Segment Start: Exercise data
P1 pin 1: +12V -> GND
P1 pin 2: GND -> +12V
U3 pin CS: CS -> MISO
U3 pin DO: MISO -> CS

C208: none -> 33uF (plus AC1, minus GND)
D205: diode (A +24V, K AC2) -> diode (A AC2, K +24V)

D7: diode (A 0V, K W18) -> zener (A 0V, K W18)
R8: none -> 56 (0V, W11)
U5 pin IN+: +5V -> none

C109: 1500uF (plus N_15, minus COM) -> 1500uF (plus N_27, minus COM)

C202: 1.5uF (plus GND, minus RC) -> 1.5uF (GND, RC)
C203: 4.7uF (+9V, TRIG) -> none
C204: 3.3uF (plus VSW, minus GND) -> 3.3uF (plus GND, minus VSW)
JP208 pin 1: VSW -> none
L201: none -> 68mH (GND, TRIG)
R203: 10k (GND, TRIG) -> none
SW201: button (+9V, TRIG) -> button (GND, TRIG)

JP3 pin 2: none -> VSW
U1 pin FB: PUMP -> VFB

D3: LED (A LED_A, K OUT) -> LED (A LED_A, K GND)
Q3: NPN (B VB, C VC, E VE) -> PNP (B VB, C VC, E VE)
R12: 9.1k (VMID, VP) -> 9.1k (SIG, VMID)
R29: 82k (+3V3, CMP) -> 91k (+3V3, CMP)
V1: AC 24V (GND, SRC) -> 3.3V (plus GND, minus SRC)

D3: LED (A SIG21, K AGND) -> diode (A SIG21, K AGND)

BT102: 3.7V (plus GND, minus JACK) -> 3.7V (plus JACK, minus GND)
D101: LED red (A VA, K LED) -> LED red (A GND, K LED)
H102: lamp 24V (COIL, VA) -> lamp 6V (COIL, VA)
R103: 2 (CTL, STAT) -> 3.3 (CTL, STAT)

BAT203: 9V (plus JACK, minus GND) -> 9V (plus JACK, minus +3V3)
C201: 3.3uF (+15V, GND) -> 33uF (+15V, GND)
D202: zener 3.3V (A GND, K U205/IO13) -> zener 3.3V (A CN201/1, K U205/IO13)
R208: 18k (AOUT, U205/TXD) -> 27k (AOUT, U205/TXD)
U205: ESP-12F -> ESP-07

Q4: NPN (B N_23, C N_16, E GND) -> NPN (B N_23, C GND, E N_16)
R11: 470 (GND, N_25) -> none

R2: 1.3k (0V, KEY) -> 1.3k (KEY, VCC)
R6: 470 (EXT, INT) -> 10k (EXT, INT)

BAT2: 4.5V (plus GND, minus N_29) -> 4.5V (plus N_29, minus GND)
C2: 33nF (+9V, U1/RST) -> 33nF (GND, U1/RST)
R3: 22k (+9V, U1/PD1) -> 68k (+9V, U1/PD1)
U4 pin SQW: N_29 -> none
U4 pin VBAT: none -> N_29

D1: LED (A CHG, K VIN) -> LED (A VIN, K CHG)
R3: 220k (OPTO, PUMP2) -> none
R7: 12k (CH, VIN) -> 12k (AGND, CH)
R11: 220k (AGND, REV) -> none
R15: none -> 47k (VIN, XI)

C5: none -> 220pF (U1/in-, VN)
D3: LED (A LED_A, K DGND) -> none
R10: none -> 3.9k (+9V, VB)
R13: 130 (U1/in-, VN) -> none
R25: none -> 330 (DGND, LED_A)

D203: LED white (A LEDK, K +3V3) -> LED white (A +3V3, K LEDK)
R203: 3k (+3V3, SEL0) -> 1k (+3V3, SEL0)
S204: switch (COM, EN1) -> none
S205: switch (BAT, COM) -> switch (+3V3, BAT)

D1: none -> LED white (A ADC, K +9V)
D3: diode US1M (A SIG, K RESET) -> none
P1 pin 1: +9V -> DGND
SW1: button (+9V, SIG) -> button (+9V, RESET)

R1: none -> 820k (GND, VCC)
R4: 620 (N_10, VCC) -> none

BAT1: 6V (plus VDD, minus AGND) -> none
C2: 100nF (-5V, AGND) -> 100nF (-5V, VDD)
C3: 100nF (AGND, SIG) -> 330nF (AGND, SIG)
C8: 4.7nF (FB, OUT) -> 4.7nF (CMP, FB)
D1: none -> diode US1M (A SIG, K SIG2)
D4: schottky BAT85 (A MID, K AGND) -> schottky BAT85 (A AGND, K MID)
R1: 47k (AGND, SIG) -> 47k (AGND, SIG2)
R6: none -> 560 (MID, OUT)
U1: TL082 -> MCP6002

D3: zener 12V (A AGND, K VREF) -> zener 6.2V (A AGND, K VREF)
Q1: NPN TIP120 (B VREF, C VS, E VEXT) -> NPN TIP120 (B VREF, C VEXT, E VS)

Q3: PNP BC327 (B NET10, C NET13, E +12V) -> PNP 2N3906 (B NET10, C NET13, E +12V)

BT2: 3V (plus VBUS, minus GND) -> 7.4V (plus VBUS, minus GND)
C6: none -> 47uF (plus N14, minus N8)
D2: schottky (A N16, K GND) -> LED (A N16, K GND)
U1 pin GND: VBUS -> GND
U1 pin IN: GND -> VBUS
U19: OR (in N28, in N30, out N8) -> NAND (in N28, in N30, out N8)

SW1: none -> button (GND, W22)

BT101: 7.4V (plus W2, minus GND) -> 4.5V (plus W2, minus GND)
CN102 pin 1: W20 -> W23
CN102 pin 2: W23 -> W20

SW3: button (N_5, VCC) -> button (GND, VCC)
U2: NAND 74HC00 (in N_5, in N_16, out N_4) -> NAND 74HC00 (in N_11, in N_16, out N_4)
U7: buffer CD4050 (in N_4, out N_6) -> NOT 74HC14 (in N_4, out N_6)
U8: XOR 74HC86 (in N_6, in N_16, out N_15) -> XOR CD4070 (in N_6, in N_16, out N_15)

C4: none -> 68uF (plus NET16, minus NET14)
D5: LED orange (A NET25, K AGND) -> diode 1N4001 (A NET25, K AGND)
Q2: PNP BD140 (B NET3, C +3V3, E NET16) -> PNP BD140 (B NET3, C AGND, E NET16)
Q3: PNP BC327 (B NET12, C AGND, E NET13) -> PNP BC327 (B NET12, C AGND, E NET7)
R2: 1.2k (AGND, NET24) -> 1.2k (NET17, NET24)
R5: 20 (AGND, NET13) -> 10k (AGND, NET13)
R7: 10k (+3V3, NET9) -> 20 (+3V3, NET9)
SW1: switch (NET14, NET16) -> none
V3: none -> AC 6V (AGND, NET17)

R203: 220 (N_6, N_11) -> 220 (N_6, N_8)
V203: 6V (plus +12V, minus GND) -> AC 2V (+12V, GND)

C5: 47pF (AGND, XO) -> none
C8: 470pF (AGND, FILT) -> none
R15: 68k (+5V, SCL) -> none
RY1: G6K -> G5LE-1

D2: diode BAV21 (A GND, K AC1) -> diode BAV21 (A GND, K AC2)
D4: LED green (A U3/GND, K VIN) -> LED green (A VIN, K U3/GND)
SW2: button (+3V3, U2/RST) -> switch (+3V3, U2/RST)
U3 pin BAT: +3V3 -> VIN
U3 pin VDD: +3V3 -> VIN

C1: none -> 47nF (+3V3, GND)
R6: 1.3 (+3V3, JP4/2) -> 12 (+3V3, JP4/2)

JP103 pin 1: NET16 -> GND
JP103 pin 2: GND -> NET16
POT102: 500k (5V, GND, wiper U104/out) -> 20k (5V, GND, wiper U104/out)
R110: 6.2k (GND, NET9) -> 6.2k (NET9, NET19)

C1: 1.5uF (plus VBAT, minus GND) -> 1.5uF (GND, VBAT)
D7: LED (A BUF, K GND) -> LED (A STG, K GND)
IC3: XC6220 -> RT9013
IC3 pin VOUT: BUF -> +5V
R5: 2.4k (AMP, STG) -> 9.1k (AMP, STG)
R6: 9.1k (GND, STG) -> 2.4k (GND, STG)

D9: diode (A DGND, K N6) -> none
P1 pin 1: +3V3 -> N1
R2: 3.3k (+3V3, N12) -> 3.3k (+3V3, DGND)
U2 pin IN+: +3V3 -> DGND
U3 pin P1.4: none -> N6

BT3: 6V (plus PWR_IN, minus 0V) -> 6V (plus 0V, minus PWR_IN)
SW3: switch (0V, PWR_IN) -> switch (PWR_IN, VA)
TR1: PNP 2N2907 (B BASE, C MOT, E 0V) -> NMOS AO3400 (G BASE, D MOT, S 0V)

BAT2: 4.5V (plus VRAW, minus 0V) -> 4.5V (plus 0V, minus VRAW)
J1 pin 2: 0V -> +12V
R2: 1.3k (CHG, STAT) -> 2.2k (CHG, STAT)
Segment End: Exercise data
▶ **What needs to be done**: From the entries above, give again exactly the lines running from the line with "V3: none -> AC 6V (AGND, NET17)" to the line with "RY1: G6K -> G5LE-1"; include both of those lines.

▶ **Answer section**:
V3: none -> AC 6V (AGND, NET17)

R203: 220 (N_6, N_11) -> 220 (N_6, N_8)
V203: 6V (plus +12V, minus GND) -> AC 2V (+12V, GND)

C5: 47pF (AGND, XO) -> none
C8: 470pF (AGND, FILT) -> none
R15: 68k (+5V, SCL) -> none
RY1: G6K -> G5LE-1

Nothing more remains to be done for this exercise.